PROBLEM:
Your copy of the data should leave out the images and match everything else exactly.

DATASET ENTRIES:
___

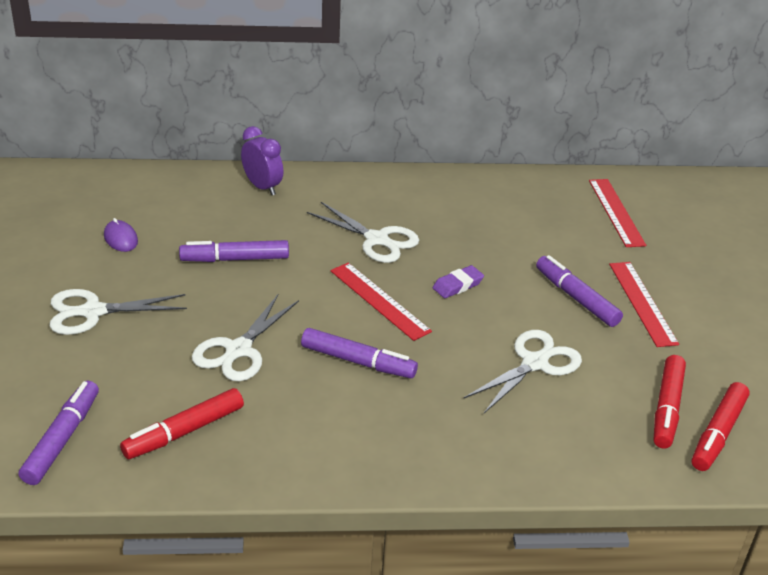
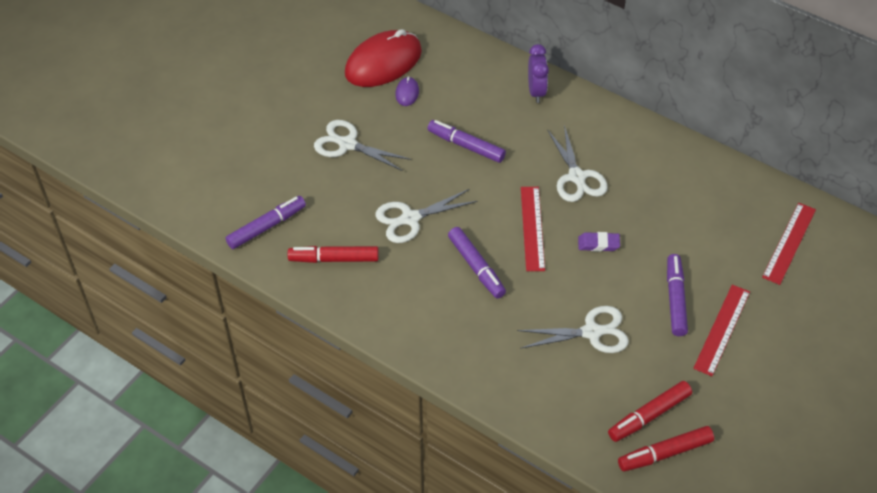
camera: 40 degrees right, 15 degrees up
(66, 222) = (383, 62): none -> red mouse

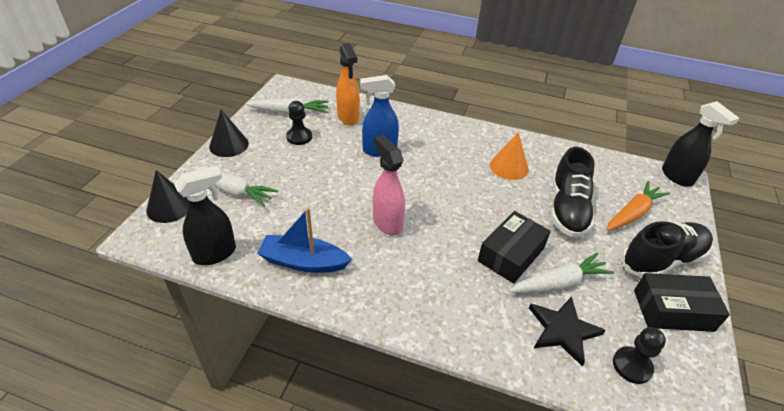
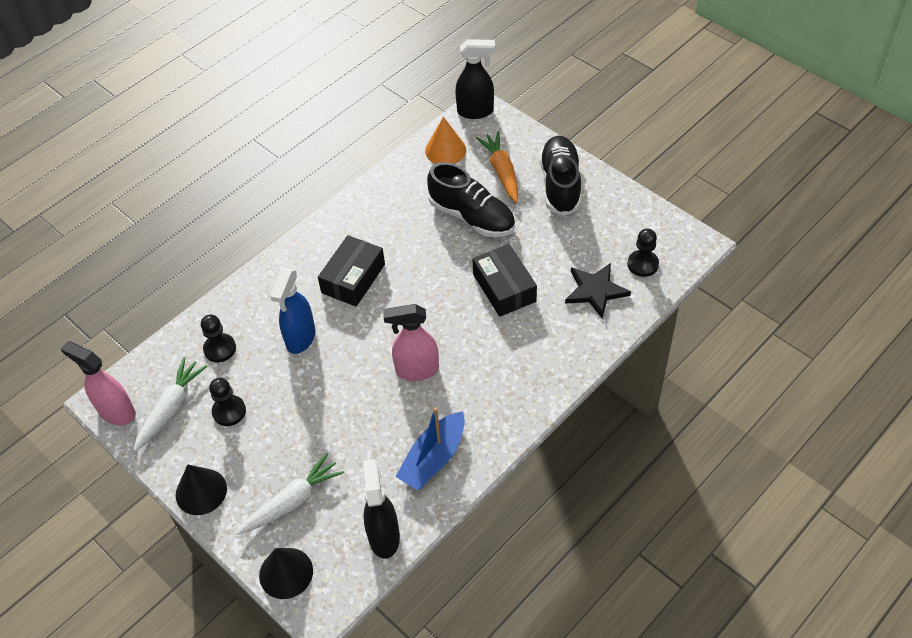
camera: 60 degrees left, 10 degrees up
(277, 93) = (116, 412): none -> pink spray bottle
(348, 117) = (220, 349): orange spray bottle -> black pawn
(509, 167) = (391, 233): orange cone -> orange cone (445, 150)
(559, 283) = (550, 268): white carrot -> none
(672, 310) = (609, 209): black box -> black box (353, 278)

___

TASK OUTPUT:
camera: 40 degrees right, 15 degrees up
(66, 222) = (383, 62): none -> red mouse

camera: 60 degrees left, 10 degrees up
(277, 93) = (116, 412): none -> pink spray bottle
(348, 117) = (220, 349): orange spray bottle -> black pawn
(509, 167) = (391, 233): orange cone -> orange cone (445, 150)
(559, 283) = (550, 268): white carrot -> none
(672, 310) = (609, 209): black box -> black box (353, 278)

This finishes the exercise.